(Source data):

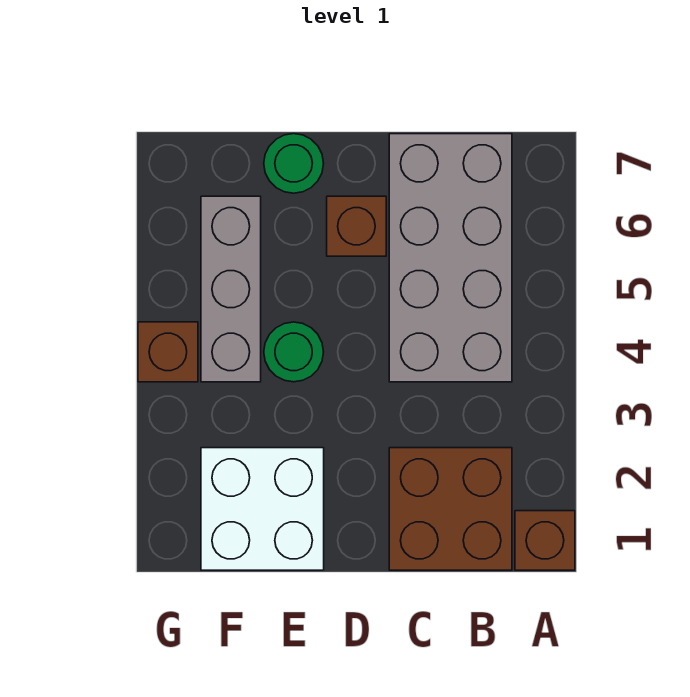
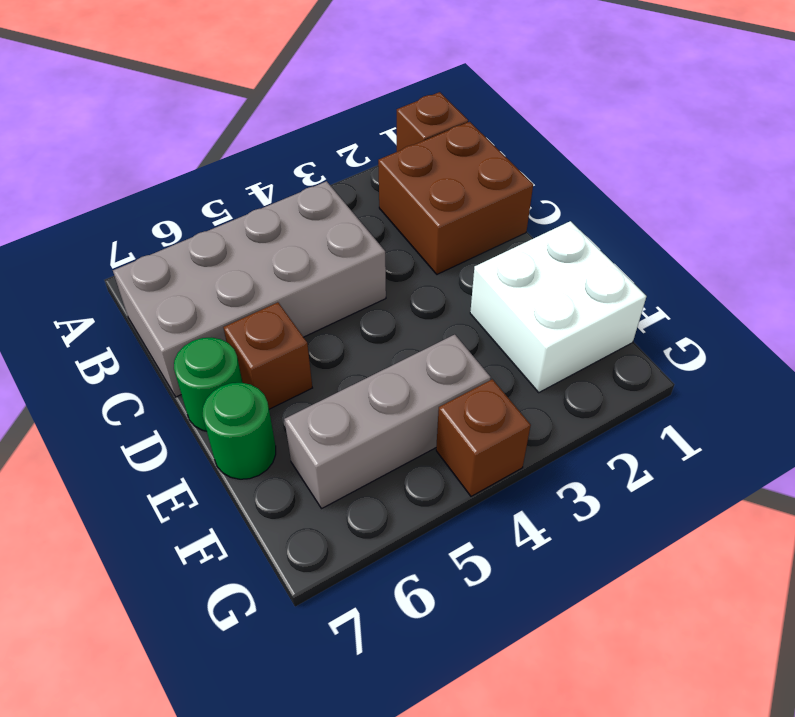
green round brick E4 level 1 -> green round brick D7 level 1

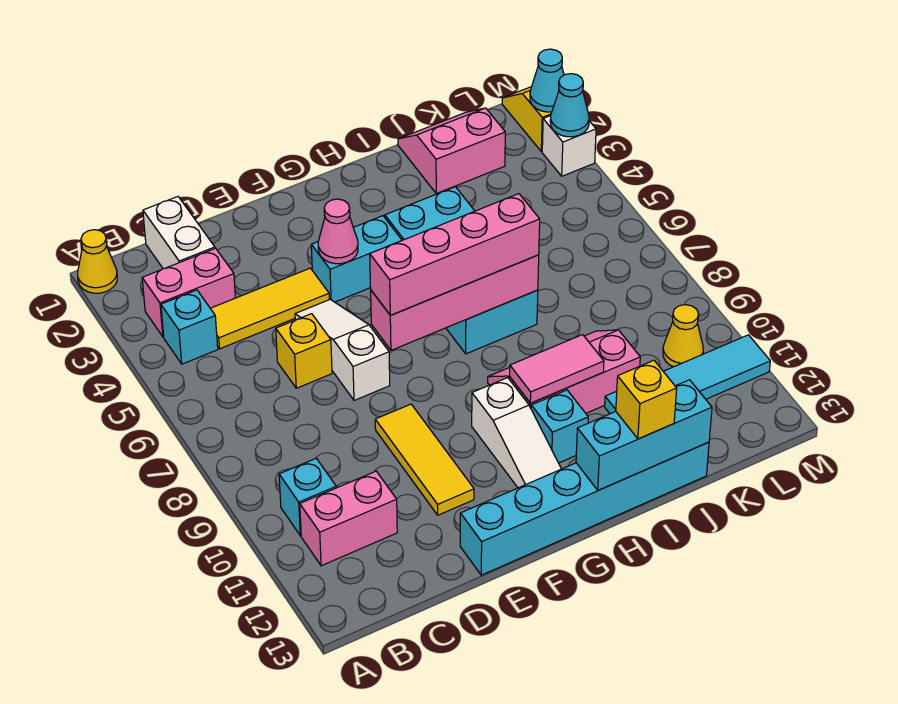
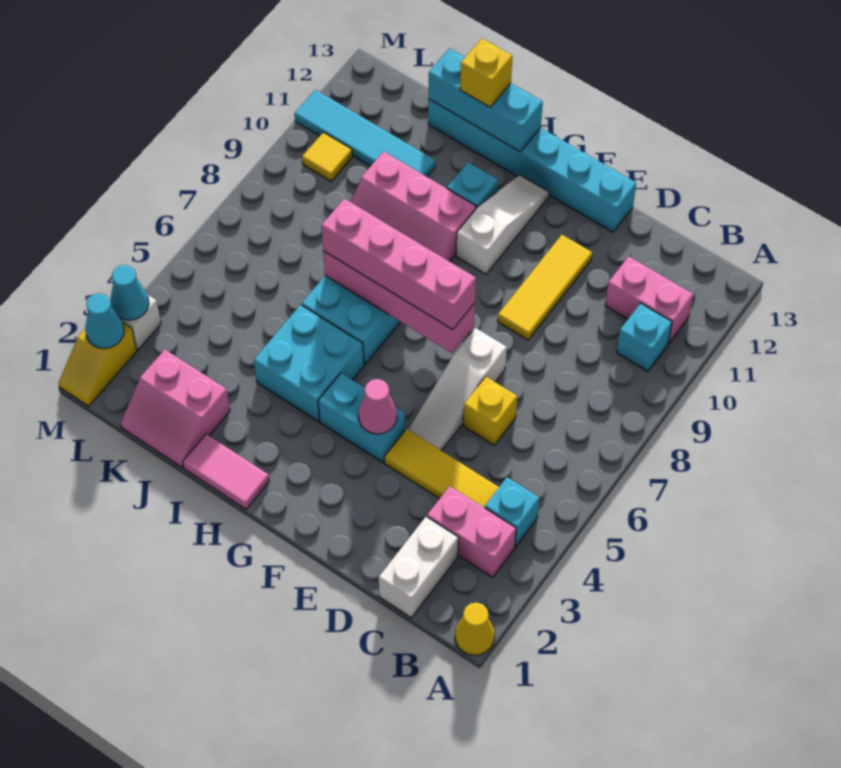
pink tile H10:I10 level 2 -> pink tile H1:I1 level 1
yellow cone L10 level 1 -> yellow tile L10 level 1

--

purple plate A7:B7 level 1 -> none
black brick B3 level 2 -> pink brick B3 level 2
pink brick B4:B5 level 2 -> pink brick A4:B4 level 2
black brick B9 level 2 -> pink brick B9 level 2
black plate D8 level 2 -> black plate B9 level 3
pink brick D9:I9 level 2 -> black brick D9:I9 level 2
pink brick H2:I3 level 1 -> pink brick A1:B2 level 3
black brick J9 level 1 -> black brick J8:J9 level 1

(Brief):
The range runs from the line above containing "purple plate A7:B7 level 1 -> none" to the line containing "black brick J9", inclusive. Restate those lines word for word and no others.

(The completed task):
purple plate A7:B7 level 1 -> none
black brick B3 level 2 -> pink brick B3 level 2
pink brick B4:B5 level 2 -> pink brick A4:B4 level 2
black brick B9 level 2 -> pink brick B9 level 2
black plate D8 level 2 -> black plate B9 level 3
pink brick D9:I9 level 2 -> black brick D9:I9 level 2
pink brick H2:I3 level 1 -> pink brick A1:B2 level 3
black brick J9 level 1 -> black brick J8:J9 level 1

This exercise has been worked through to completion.